─── PROVIDED RECORDS

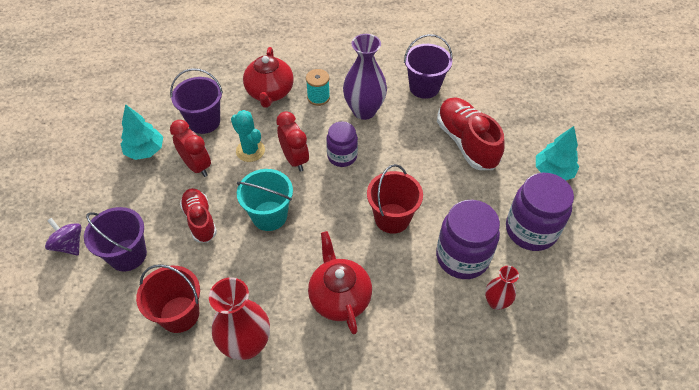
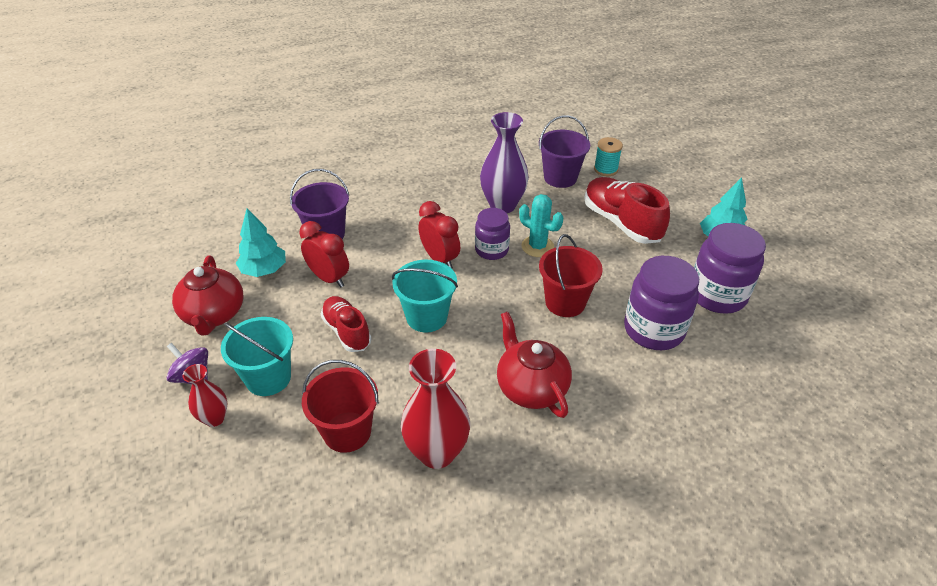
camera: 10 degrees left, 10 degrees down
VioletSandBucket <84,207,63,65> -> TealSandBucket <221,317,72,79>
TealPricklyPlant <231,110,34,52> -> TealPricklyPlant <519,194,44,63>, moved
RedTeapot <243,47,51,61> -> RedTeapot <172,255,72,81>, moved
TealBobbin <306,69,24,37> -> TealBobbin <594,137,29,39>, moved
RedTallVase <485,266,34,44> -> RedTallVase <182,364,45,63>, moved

──────

> **TASK GOAL**: Write out exactly the lines from the one containing "VioletSandBucket <84,207,63,65> ->" through the end of the data, both included. Add nothing else.

> **RESULT OF THIS TASK**:
VioletSandBucket <84,207,63,65> -> TealSandBucket <221,317,72,79>
TealPricklyPlant <231,110,34,52> -> TealPricklyPlant <519,194,44,63>, moved
RedTeapot <243,47,51,61> -> RedTeapot <172,255,72,81>, moved
TealBobbin <306,69,24,37> -> TealBobbin <594,137,29,39>, moved
RedTallVase <485,266,34,44> -> RedTallVase <182,364,45,63>, moved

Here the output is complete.